(To do): Please write out the material below line for line, without changing anything.

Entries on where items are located

/---

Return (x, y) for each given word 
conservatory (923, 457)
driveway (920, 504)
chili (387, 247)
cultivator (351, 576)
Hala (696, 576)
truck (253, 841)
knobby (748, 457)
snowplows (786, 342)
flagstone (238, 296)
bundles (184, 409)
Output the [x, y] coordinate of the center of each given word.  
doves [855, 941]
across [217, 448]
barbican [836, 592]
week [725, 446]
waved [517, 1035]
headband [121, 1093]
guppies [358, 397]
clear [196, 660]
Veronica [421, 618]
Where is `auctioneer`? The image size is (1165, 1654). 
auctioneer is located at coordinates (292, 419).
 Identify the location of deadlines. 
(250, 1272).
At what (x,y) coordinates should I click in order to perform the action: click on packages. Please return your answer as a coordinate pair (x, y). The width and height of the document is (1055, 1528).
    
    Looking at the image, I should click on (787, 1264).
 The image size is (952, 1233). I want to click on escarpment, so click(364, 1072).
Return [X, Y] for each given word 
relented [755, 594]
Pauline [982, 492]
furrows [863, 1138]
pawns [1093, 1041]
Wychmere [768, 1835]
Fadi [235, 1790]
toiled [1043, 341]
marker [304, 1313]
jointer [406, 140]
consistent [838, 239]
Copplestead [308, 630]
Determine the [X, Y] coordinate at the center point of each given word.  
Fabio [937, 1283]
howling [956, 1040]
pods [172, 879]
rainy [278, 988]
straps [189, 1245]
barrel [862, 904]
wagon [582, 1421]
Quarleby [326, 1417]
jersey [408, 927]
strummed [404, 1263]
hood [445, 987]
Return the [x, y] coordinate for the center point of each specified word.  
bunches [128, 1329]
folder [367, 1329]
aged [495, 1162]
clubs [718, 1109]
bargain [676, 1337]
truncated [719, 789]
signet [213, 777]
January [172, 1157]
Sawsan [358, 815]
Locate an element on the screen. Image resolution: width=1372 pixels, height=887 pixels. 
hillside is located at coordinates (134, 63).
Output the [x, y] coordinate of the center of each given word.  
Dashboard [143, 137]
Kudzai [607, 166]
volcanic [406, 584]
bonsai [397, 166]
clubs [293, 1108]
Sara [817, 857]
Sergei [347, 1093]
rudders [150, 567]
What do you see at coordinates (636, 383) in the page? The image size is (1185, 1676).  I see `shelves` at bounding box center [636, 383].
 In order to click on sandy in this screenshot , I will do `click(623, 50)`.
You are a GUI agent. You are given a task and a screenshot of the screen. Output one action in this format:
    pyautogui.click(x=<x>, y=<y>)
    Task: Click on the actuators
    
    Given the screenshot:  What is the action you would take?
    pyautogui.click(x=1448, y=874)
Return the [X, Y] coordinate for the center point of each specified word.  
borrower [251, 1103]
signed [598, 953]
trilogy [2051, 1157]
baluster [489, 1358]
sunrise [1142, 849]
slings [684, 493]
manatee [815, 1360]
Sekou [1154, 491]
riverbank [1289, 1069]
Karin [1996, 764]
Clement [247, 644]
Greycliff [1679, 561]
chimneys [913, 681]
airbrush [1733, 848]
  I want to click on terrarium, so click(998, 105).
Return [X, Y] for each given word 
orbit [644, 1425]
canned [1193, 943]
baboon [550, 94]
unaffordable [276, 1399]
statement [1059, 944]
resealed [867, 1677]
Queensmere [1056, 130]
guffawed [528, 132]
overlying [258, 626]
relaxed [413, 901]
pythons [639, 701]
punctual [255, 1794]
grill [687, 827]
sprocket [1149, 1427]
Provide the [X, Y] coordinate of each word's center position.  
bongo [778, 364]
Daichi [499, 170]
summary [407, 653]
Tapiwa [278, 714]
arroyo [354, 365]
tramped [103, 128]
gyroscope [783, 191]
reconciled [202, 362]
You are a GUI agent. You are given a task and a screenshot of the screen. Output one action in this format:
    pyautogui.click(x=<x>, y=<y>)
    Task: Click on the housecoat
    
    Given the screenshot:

\---

(Answer for this exercise):
Return (x, y) for each given word 
conservatory (923, 457)
driveway (920, 504)
chili (387, 247)
cultivator (351, 576)
Hala (696, 576)
truck (253, 841)
knobby (748, 457)
snowplows (786, 342)
flagstone (238, 296)
bundles (184, 409)
Output the [x, y] coordinate of the center of each given word.  
doves [855, 941]
across [217, 448]
barbican [836, 592]
week [725, 446]
waved [517, 1035]
headband [121, 1093]
guppies [358, 397]
clear [196, 660]
Veronica [421, 618]
Where is `auctioneer`? The image size is (1165, 1654). 
auctioneer is located at coordinates (292, 419).
 Identify the location of deadlines. 
(250, 1272).
At what (x,y) coordinates should I click in order to perform the action: click on packages. Please return your answer as a coordinate pair (x, y). The width and height of the document is (1055, 1528).
    
    Looking at the image, I should click on (787, 1264).
 The image size is (952, 1233). I want to click on escarpment, so click(364, 1072).
Return [X, Y] for each given word 
relented [755, 594]
Pauline [982, 492]
furrows [863, 1138]
pawns [1093, 1041]
Wychmere [768, 1835]
Fadi [235, 1790]
toiled [1043, 341]
marker [304, 1313]
jointer [406, 140]
consistent [838, 239]
Copplestead [308, 630]
Determine the [X, Y] coordinate at the center point of each given word.  
Fabio [937, 1283]
howling [956, 1040]
pods [172, 879]
rainy [278, 988]
straps [189, 1245]
barrel [862, 904]
wagon [582, 1421]
Quarleby [326, 1417]
jersey [408, 927]
strummed [404, 1263]
hood [445, 987]
Return the [x, y] coordinate for the center point of each specified word.  
bunches [128, 1329]
folder [367, 1329]
aged [495, 1162]
clubs [718, 1109]
bargain [676, 1337]
truncated [719, 789]
signet [213, 777]
January [172, 1157]
Sawsan [358, 815]
Locate an element on the screen. Image resolution: width=1372 pixels, height=887 pixels. 
hillside is located at coordinates (134, 63).
Output the [x, y] coordinate of the center of each given word.  
Dashboard [143, 137]
Kudzai [607, 166]
volcanic [406, 584]
bonsai [397, 166]
clubs [293, 1108]
Sara [817, 857]
Sergei [347, 1093]
rudders [150, 567]
What do you see at coordinates (636, 383) in the page? The image size is (1185, 1676).  I see `shelves` at bounding box center [636, 383].
 In order to click on sandy in this screenshot , I will do `click(623, 50)`.
You are a GUI agent. You are given a task and a screenshot of the screen. Output one action in this format:
    pyautogui.click(x=<x>, y=<y>)
    Task: Click on the actuators
    
    Given the screenshot:  What is the action you would take?
    pyautogui.click(x=1448, y=874)
Return the [X, Y] coordinate for the center point of each specified word.  
borrower [251, 1103]
signed [598, 953]
trilogy [2051, 1157]
baluster [489, 1358]
sunrise [1142, 849]
slings [684, 493]
manatee [815, 1360]
Sekou [1154, 491]
riverbank [1289, 1069]
Karin [1996, 764]
Clement [247, 644]
Greycliff [1679, 561]
chimneys [913, 681]
airbrush [1733, 848]
  I want to click on terrarium, so click(998, 105).
Return [X, Y] for each given word 
orbit [644, 1425]
canned [1193, 943]
baboon [550, 94]
unaffordable [276, 1399]
statement [1059, 944]
resealed [867, 1677]
Queensmere [1056, 130]
guffawed [528, 132]
overlying [258, 626]
relaxed [413, 901]
pythons [639, 701]
punctual [255, 1794]
grill [687, 827]
sprocket [1149, 1427]
Provide the [X, Y] coordinate of each word's center position.  
bongo [778, 364]
Daichi [499, 170]
summary [407, 653]
Tapiwa [278, 714]
arroyo [354, 365]
tramped [103, 128]
gyroscope [783, 191]
reconciled [202, 362]
You are a GUI agent. You are given a task and a screenshot of the screen. Output one action in this format:
    pyautogui.click(x=<x>, y=<y>)
    Task: Click on the housecoat
    
    Given the screenshot:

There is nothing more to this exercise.